**DATA PROVIDED**.

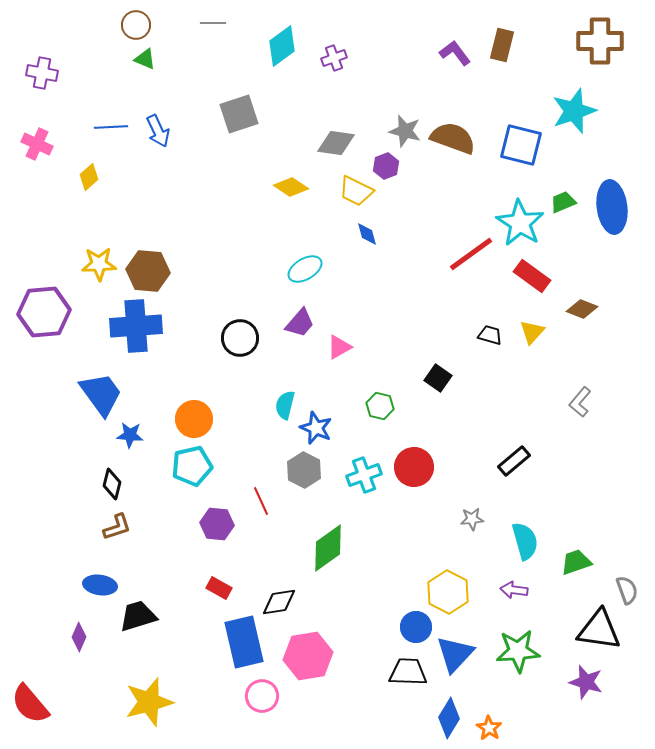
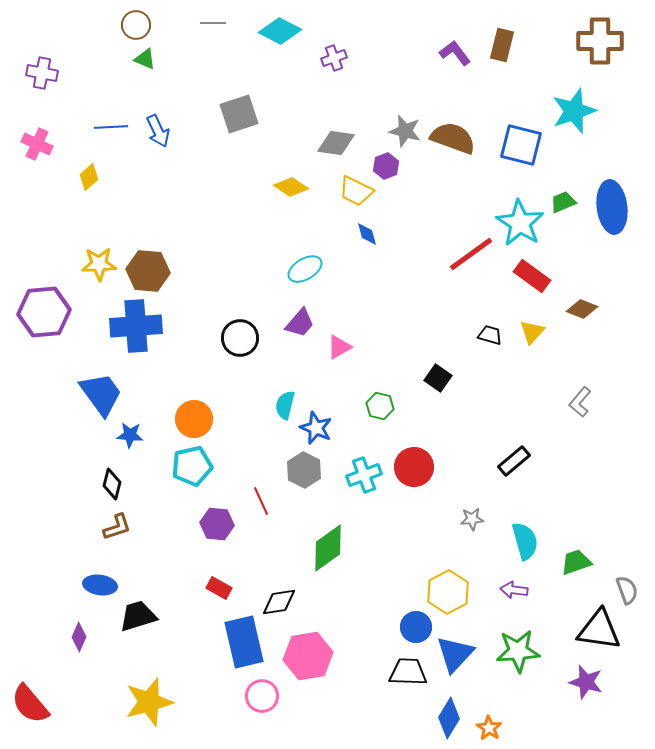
cyan diamond at (282, 46): moved 2 px left, 15 px up; rotated 63 degrees clockwise
yellow hexagon at (448, 592): rotated 6 degrees clockwise
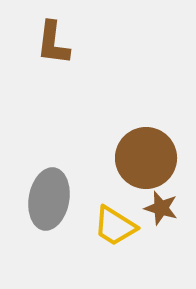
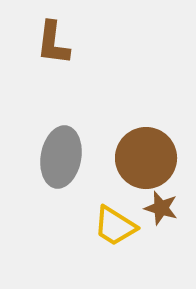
gray ellipse: moved 12 px right, 42 px up
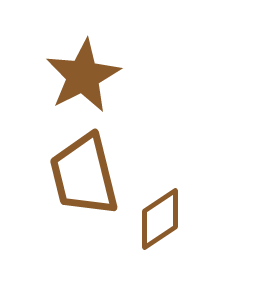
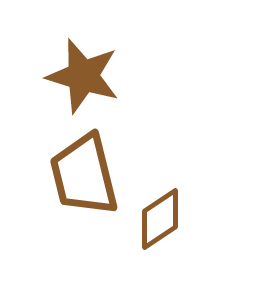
brown star: rotated 28 degrees counterclockwise
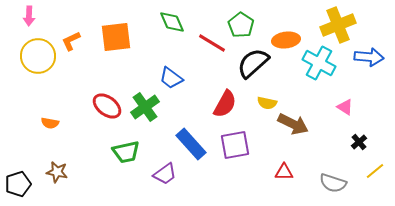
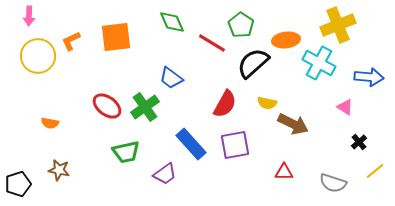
blue arrow: moved 20 px down
brown star: moved 2 px right, 2 px up
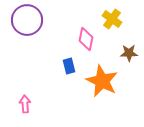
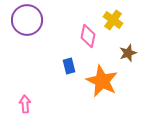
yellow cross: moved 1 px right, 1 px down
pink diamond: moved 2 px right, 3 px up
brown star: moved 1 px left; rotated 18 degrees counterclockwise
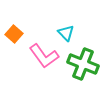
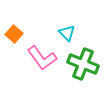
cyan triangle: moved 1 px right
pink L-shape: moved 2 px left, 2 px down
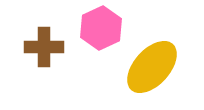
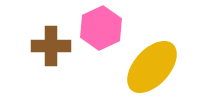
brown cross: moved 7 px right, 1 px up
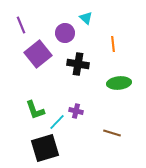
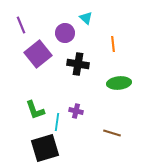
cyan line: rotated 36 degrees counterclockwise
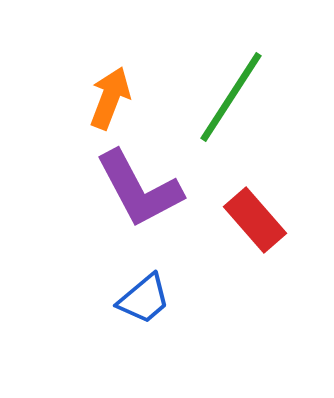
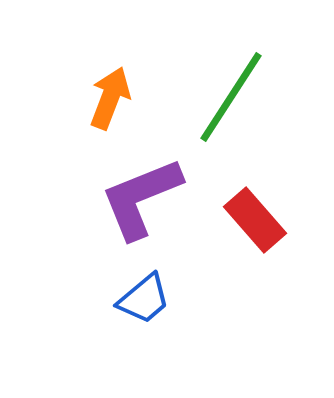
purple L-shape: moved 2 px right, 9 px down; rotated 96 degrees clockwise
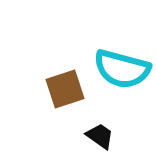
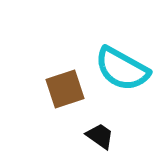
cyan semicircle: rotated 14 degrees clockwise
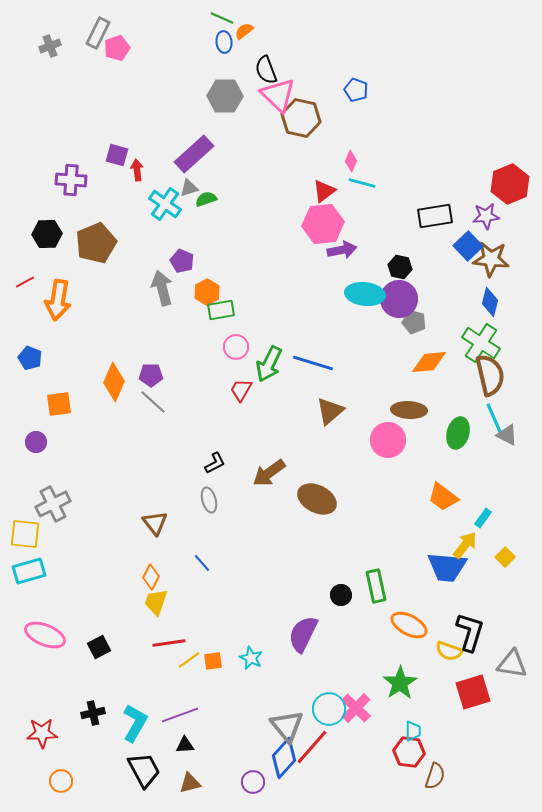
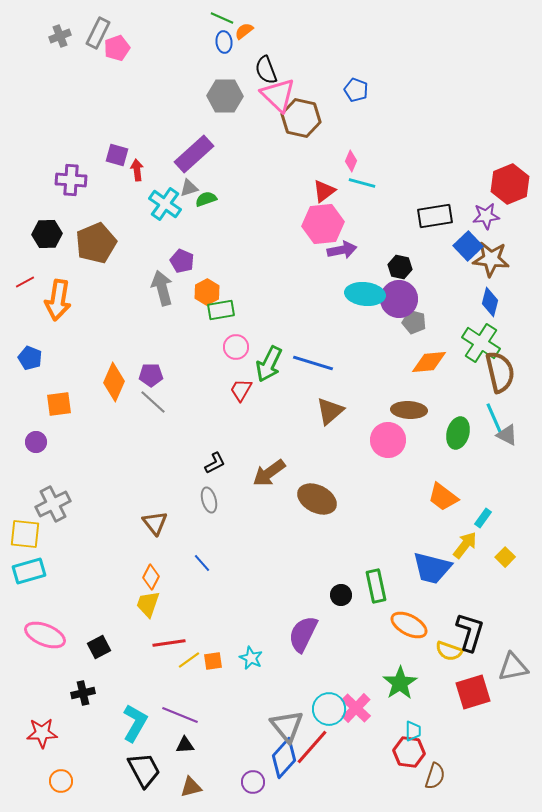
gray cross at (50, 46): moved 10 px right, 10 px up
brown semicircle at (490, 375): moved 10 px right, 3 px up
blue trapezoid at (447, 567): moved 15 px left, 1 px down; rotated 9 degrees clockwise
yellow trapezoid at (156, 602): moved 8 px left, 2 px down
gray triangle at (512, 664): moved 1 px right, 3 px down; rotated 20 degrees counterclockwise
black cross at (93, 713): moved 10 px left, 20 px up
purple line at (180, 715): rotated 42 degrees clockwise
brown triangle at (190, 783): moved 1 px right, 4 px down
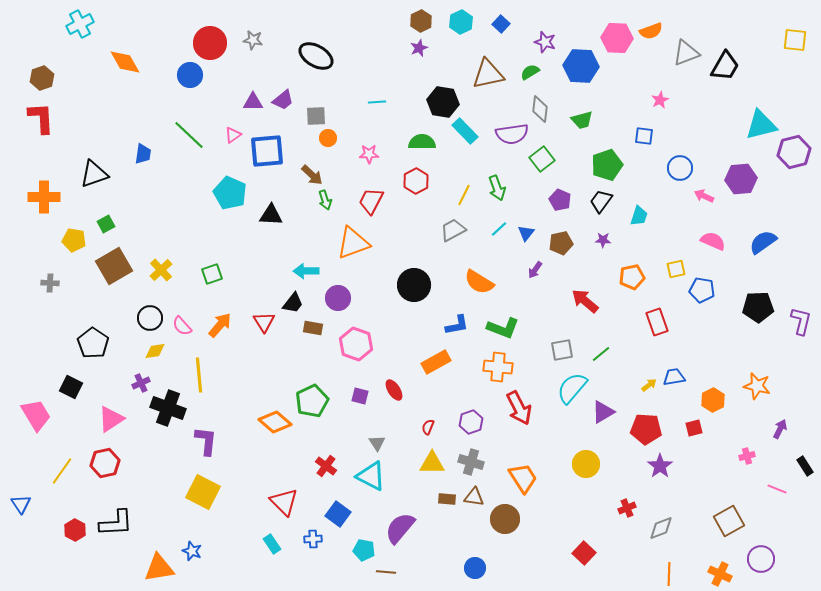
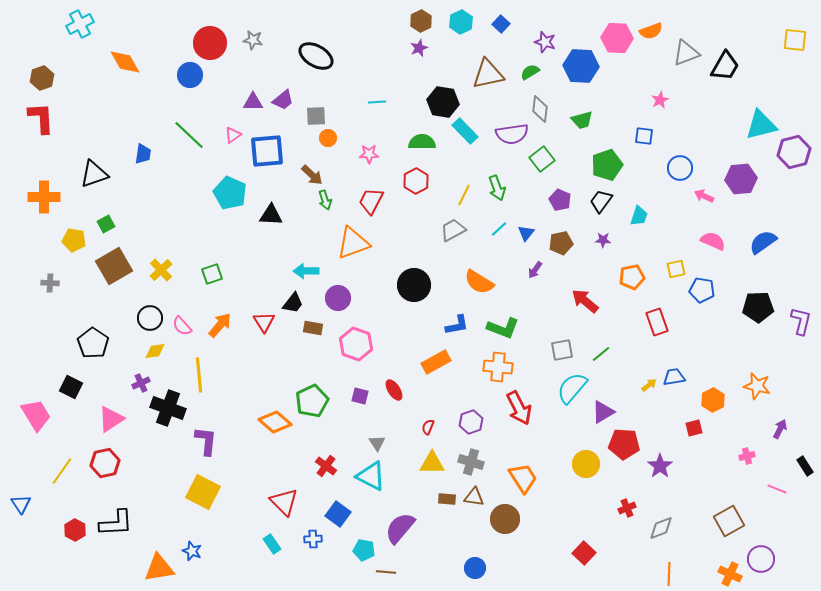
red pentagon at (646, 429): moved 22 px left, 15 px down
orange cross at (720, 574): moved 10 px right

**EXERCISE PROMPT**.
Which lines hold the string "cross"? Copy all of them from the data above.

**EXPECTED ANSWER**.
yellow cross: moved 1 px right, 1 px down
brown cross: moved 7 px right, 1 px up
gray cross at (50, 46): moved 10 px right, 10 px up
black cross at (93, 713): moved 10 px left, 20 px up
orange cross at (720, 574): moved 10 px right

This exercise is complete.